* _Problem details_
Pick out and copy each line of the entries below that contains the word "breathe". The match is case-sensitive.

* _Data extract_
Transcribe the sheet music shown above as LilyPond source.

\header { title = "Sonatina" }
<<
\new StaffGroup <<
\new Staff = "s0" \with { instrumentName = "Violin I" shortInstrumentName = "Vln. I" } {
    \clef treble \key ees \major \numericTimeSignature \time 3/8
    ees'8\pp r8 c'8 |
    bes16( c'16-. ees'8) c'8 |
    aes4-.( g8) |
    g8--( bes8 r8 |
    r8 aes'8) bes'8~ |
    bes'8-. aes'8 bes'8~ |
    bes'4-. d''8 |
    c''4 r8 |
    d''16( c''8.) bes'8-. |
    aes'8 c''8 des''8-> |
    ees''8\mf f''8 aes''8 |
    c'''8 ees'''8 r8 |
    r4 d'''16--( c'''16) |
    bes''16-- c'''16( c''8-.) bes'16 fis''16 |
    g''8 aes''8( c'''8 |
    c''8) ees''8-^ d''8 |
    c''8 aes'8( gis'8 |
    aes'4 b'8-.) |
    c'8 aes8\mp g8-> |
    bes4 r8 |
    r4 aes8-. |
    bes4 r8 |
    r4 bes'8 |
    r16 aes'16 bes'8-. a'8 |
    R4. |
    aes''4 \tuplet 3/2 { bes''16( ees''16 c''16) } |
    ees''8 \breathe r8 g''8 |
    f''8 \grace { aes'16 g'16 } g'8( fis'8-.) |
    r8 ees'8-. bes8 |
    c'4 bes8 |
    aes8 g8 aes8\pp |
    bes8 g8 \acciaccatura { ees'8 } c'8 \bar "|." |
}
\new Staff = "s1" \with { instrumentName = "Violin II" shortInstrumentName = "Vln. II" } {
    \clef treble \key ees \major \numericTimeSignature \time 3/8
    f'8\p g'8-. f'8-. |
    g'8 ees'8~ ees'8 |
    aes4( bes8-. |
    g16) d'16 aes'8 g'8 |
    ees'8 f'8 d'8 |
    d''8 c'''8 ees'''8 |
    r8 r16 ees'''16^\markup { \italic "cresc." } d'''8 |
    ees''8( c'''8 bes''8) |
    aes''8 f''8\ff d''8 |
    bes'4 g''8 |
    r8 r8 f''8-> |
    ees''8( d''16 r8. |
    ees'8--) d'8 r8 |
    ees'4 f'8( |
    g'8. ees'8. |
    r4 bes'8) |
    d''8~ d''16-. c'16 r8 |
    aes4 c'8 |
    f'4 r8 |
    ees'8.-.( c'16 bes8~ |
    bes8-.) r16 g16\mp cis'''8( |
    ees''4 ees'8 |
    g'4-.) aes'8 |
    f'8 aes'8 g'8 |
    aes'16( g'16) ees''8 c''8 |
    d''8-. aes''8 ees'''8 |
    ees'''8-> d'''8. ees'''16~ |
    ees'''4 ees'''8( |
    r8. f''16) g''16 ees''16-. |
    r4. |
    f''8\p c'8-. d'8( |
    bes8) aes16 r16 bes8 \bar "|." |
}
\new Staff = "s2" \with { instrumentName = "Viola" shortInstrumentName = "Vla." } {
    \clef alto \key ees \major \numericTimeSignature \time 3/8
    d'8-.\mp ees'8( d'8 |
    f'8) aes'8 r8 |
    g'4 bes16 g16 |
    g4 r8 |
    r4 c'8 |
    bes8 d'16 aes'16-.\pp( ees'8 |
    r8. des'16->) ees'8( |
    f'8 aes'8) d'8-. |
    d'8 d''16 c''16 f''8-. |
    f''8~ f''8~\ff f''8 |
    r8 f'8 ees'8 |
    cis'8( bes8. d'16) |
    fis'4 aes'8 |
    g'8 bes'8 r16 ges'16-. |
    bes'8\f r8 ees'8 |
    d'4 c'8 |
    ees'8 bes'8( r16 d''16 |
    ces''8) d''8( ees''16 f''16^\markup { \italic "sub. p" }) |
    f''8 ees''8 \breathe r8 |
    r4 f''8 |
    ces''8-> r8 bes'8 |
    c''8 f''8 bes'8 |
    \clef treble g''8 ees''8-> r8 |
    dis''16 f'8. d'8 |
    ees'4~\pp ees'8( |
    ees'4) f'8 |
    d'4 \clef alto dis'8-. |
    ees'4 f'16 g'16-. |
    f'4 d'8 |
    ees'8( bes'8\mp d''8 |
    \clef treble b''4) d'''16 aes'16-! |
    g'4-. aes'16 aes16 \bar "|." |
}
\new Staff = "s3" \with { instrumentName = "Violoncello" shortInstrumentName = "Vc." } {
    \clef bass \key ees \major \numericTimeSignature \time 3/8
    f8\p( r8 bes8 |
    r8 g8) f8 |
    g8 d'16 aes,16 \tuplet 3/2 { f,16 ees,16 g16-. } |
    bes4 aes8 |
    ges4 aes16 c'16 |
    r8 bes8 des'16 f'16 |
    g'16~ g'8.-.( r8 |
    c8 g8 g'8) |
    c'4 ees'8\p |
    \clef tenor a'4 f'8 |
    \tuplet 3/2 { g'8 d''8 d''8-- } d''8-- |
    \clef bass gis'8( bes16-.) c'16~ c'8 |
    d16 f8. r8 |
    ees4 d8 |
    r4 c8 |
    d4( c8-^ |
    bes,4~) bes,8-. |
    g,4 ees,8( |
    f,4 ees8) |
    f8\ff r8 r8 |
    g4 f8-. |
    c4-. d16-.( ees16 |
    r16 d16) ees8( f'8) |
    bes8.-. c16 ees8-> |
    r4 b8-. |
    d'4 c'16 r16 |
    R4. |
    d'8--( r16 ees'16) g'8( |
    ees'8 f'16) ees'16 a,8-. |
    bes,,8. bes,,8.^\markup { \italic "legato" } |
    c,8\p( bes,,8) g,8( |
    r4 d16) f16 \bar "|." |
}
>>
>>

* _Solution_
    ees''8 \breathe r8 g''8 |
    f''8 ees''8 \breathe r8 |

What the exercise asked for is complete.